Any pictures in the records below must be left out when you repeat the lines from the line containing "(188, 221) = (503, 359): brown" through the line containing "(546, 375) = (268, 283): green" exactly.

Input data:
·····
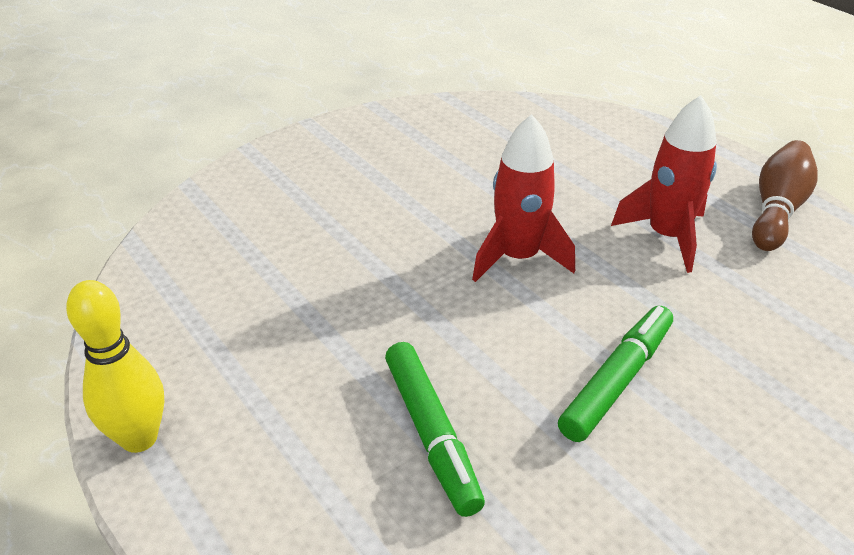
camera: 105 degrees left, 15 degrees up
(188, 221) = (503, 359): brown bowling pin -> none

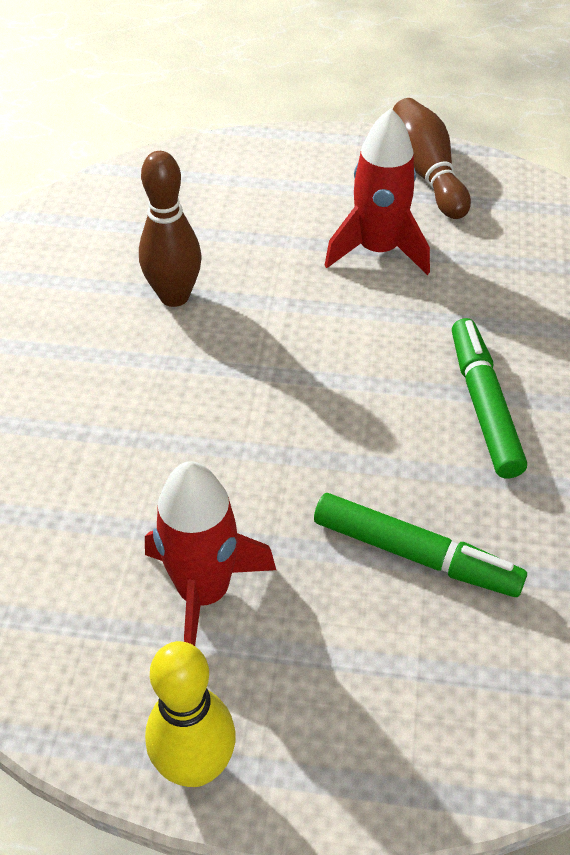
camera: 45 degrees left, 10 degrees up
(482, 185) = (174, 296): none -> brown bowling pin
(518, 257) = (291, 349): red rocket -> red rocket (204, 592)

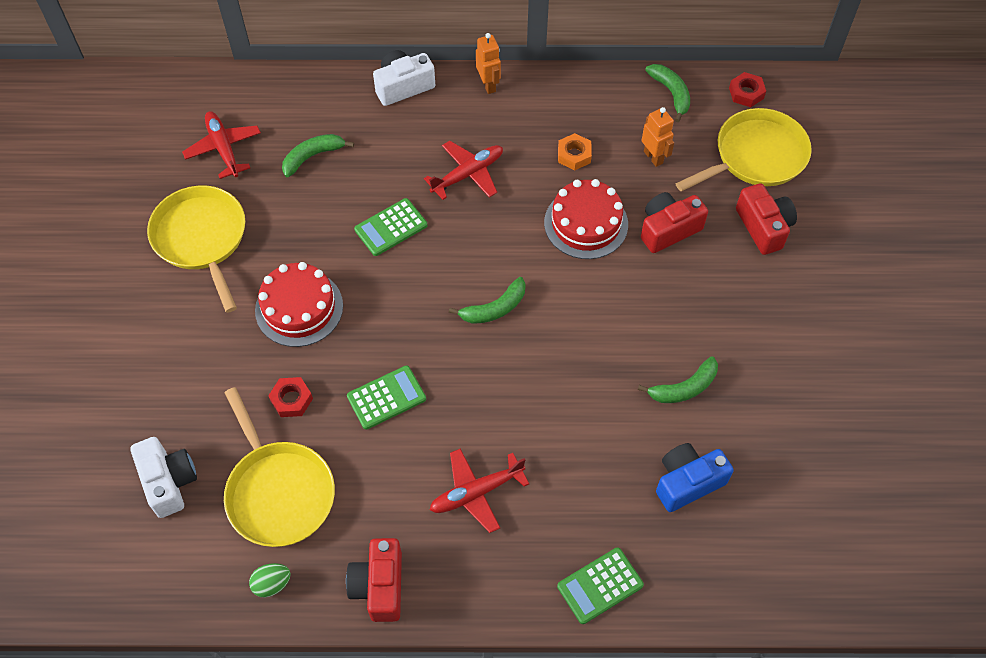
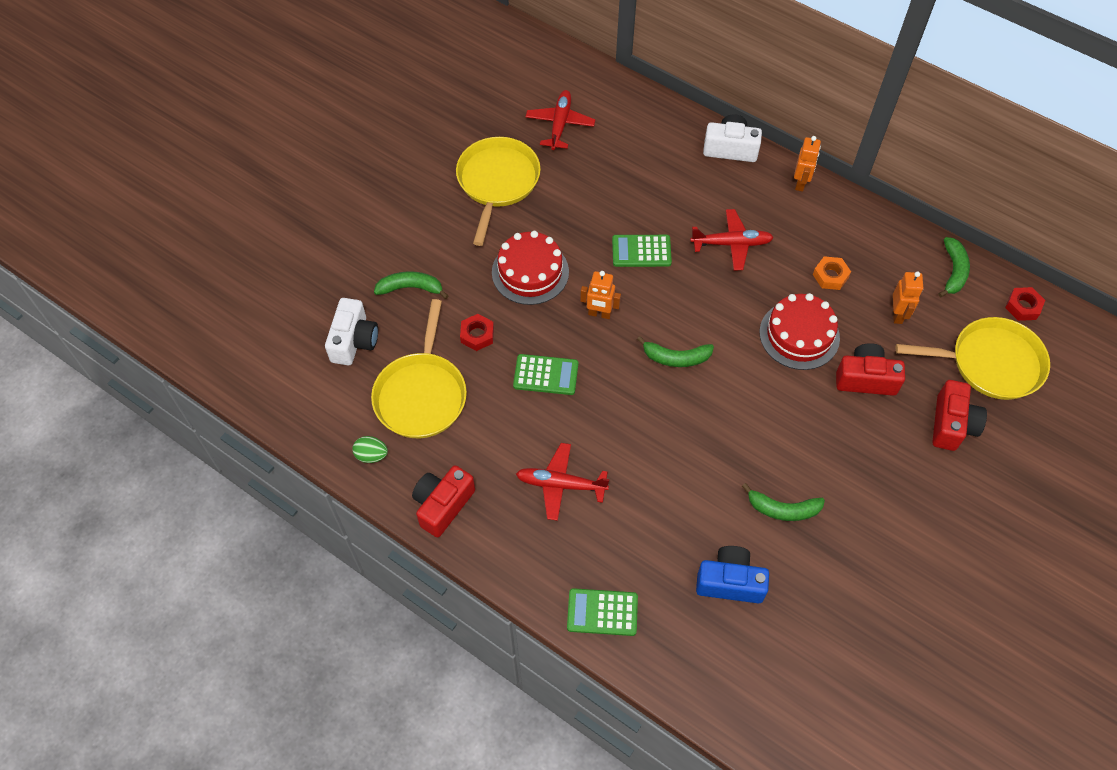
camera: 35 degrees right, 0 degrees up
(312, 157) = (621, 165): green banana -> green banana (410, 288)
(395, 309) = (599, 314): none -> orange robot

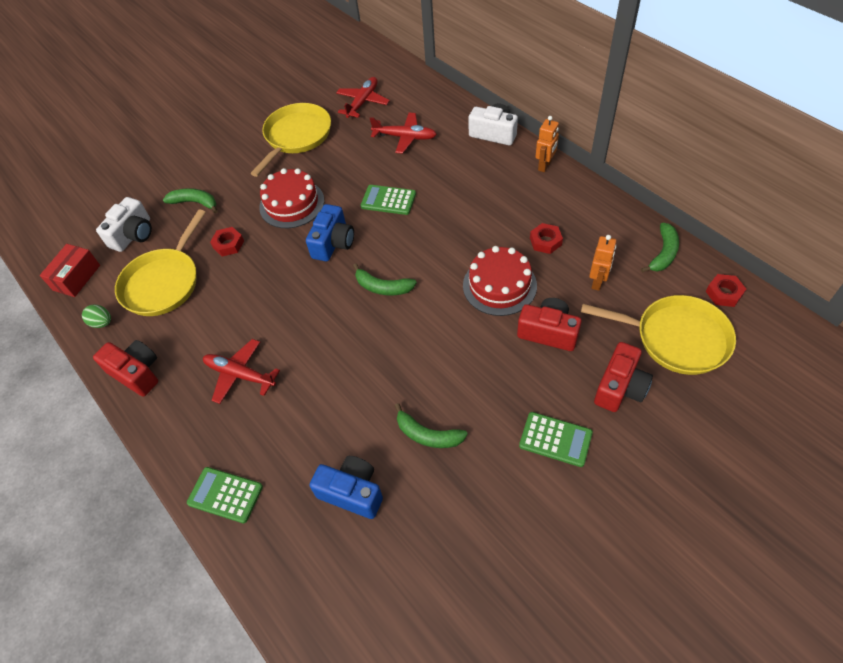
camera: 20 degrees right, 5 degrees down
(310, 406) = (76, 277): none -> red box
(443, 505) = (137, 373): red camera -> red camera turned 75 degrees clockwise
(546, 375) = (268, 283): green calculator -> green calculator (555, 439)
(599, 314) = (333, 243): orange robot -> blue camera
(731, 244) = (466, 204): red plane -> red plane (404, 137)
(830, 276) = (545, 241): orange nut -> red nut

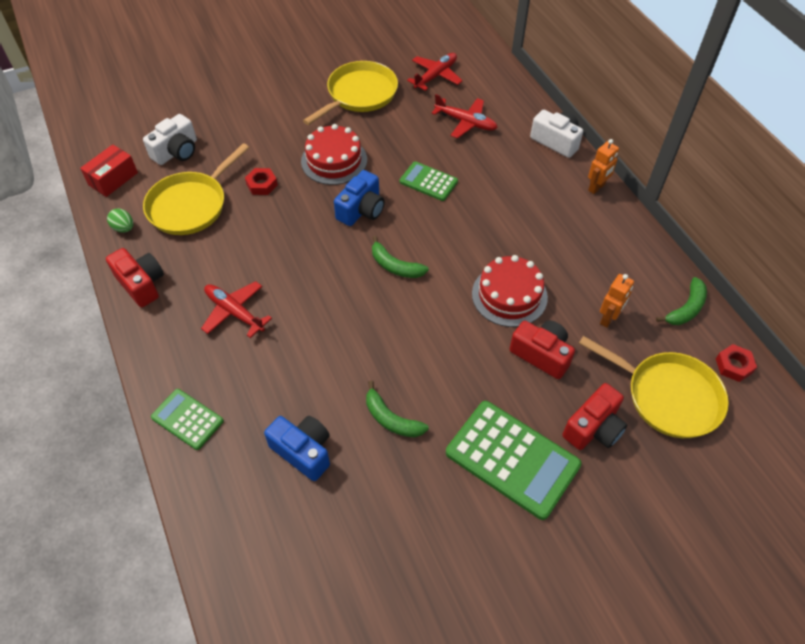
camera: 10 degrees right, 0 degrees up
(195, 203) = (242, 135): green banana -> none
(545, 241) = (570, 264): red nut -> none
(555, 439) = (512, 459): green calculator -> green calculator, size x1.79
·····
Your solution:
(188, 221) = (503, 359): brown bowling pin -> none

camera: 45 degrees left, 10 degrees up
(482, 185) = (174, 296): none -> brown bowling pin
(518, 257) = (291, 349): red rocket -> red rocket (204, 592)

camera: 35 degrees right, 0 degrees up
(312, 157) = (621, 165): green banana -> green banana (410, 288)
(395, 309) = (599, 314): none -> orange robot

camera: 20 degrees right, 5 degrees down
(310, 406) = (76, 277): none -> red box
(443, 505) = (137, 373): red camera -> red camera turned 75 degrees clockwise
(546, 375) = (268, 283): green calculator -> green calculator (555, 439)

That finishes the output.